DATASET CONTENT
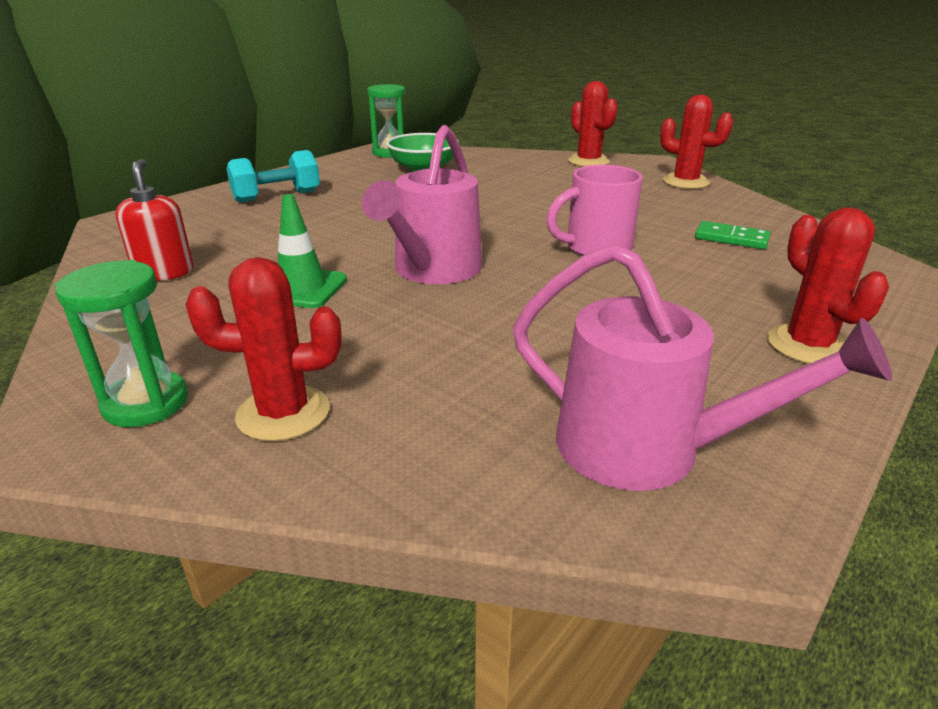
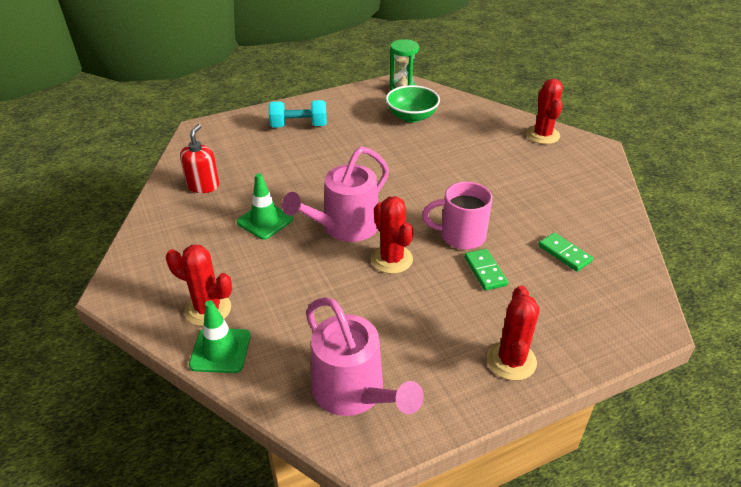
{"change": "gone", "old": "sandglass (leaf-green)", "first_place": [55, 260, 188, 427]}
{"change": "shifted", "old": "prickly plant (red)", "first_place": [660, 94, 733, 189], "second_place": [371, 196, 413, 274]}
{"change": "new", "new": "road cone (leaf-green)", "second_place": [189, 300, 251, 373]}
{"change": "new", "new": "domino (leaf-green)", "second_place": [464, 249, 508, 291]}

TO DO
Once the pictures are dropped, repeat the data above exactly.

THE ANSWER
{"change": "gone", "old": "sandglass (leaf-green)", "first_place": [55, 260, 188, 427]}
{"change": "shifted", "old": "prickly plant (red)", "first_place": [660, 94, 733, 189], "second_place": [371, 196, 413, 274]}
{"change": "new", "new": "road cone (leaf-green)", "second_place": [189, 300, 251, 373]}
{"change": "new", "new": "domino (leaf-green)", "second_place": [464, 249, 508, 291]}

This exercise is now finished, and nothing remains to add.